** INPUT follows **

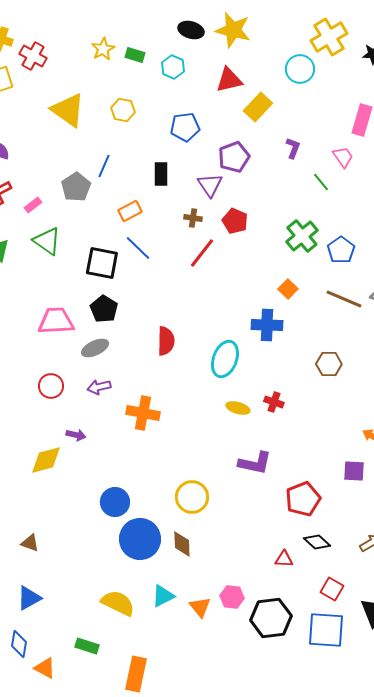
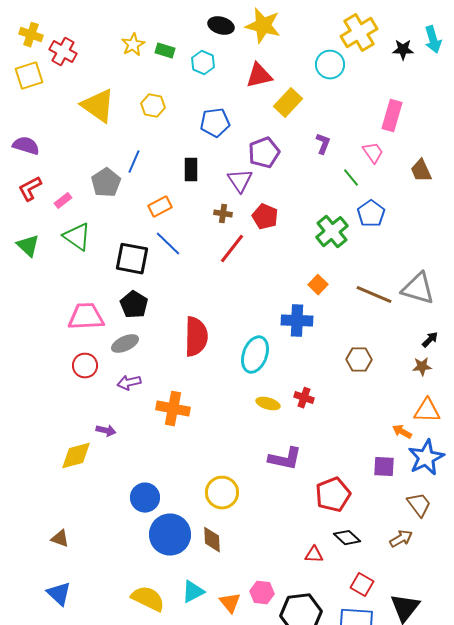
blue pentagon: (341, 250) -> (371, 214), moved
red semicircle: (166, 341) -> (196, 337), size x1.4
red circle: (51, 386) -> (85, 366), moved
blue triangle: (29, 598) -> (59, 594), turned -48

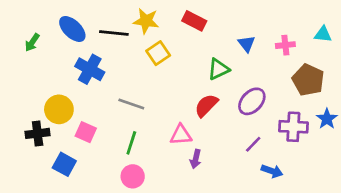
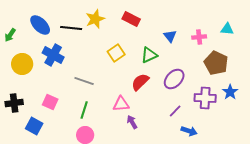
yellow star: (146, 21) -> (95, 19), turned -30
yellow square: (158, 53) -> (116, 53), moved
yellow circle: (59, 109) -> (22, 64), moved
purple arrow: (196, 159) -> (132, 122), turned 136

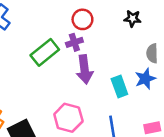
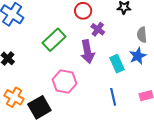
purple cross: (74, 42) -> (98, 29), moved, turned -32
pink hexagon: (68, 118) -> (65, 81), moved

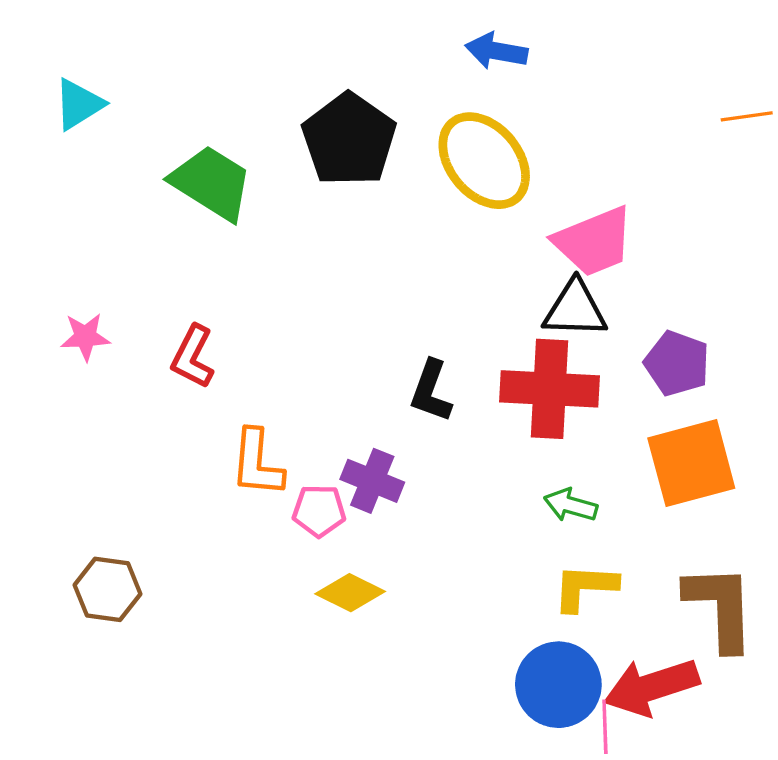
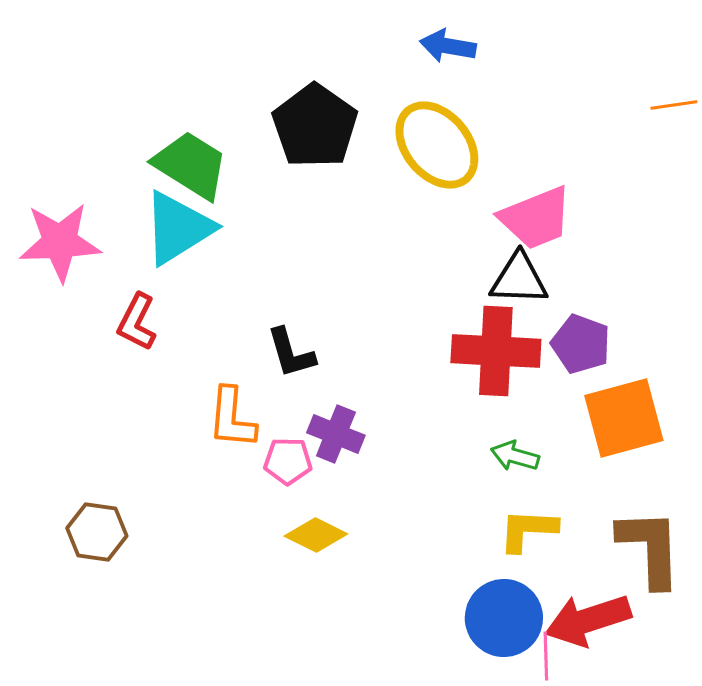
cyan triangle: (79, 104) -> (178, 228), moved, size x1.6
pink star: (85, 337) -> (60, 242), moved, size x1.8
red L-shape: (193, 357) -> (137, 322), moved
purple pentagon: (677, 363) -> (581, 344), moved
black L-shape: (431, 391) -> (291, 353), moved, turned -36

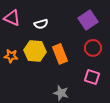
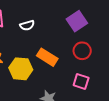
yellow hexagon: (35, 51) -> (21, 69), moved
orange rectangle: (60, 54) -> (47, 57), turned -36

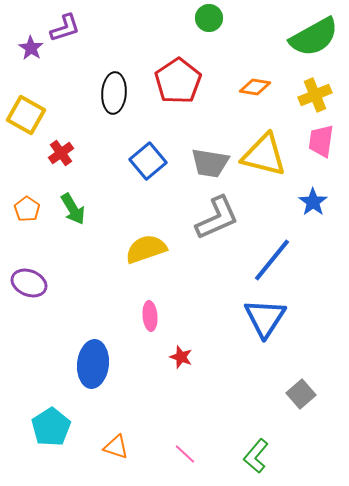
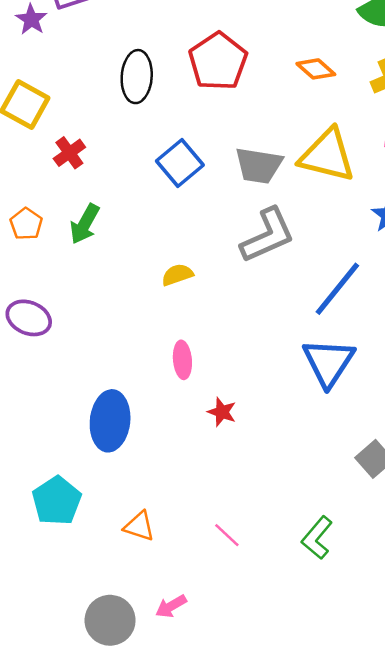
orange diamond: (255, 87) -> (316, 69), turned 32
green arrow: (73, 209) -> (85, 224), turned 60
yellow semicircle: (146, 249) -> (177, 275), size x0.6

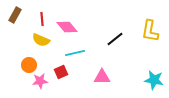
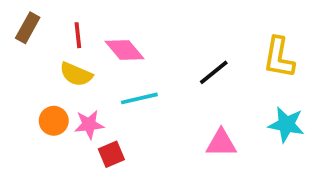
red square: (61, 72) -> (111, 154), moved
pink triangle: (102, 77) -> (221, 143), moved
cyan star: (154, 80) -> (286, 124), moved
pink star: (40, 81) -> (89, 124), moved

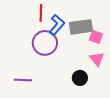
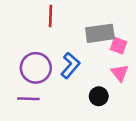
blue L-shape: (57, 25) -> (70, 65), moved
purple circle: (45, 43) -> (36, 68), moved

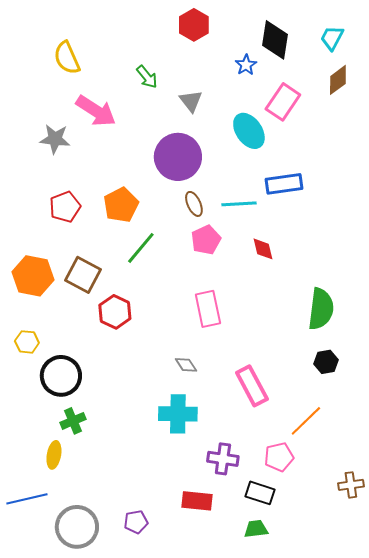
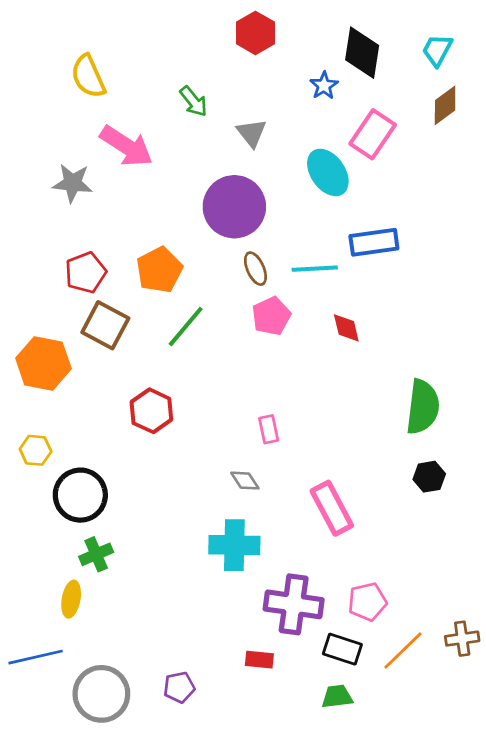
brown square: (83, 275) -> (105, 325), moved
pink rectangle: (208, 309) -> (269, 429), moved, size x0.6
orange line: (306, 421) -> (403, 650), moved
purple cross: (223, 459) -> (294, 604), size x1.4
red rectangle: (197, 501) -> (259, 660), size x0.7

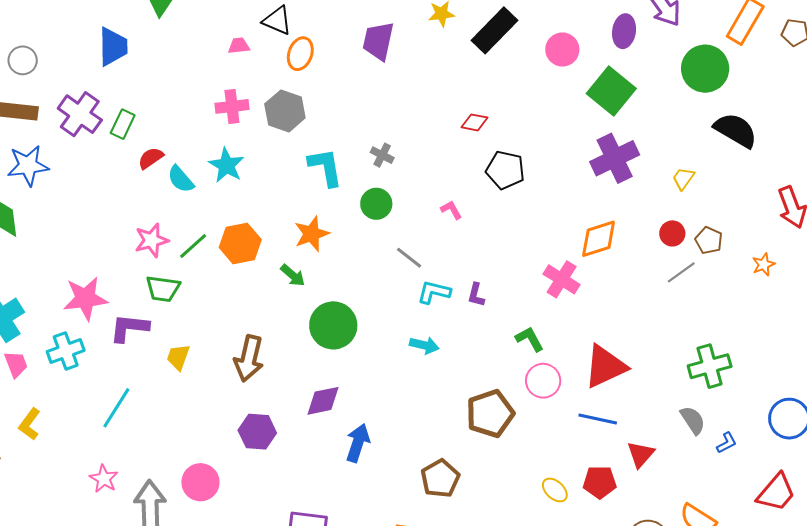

** End of INPUT **

Please state how many lines in the records contain the word "square", and give only that number.

**TASK SOLUTION**
3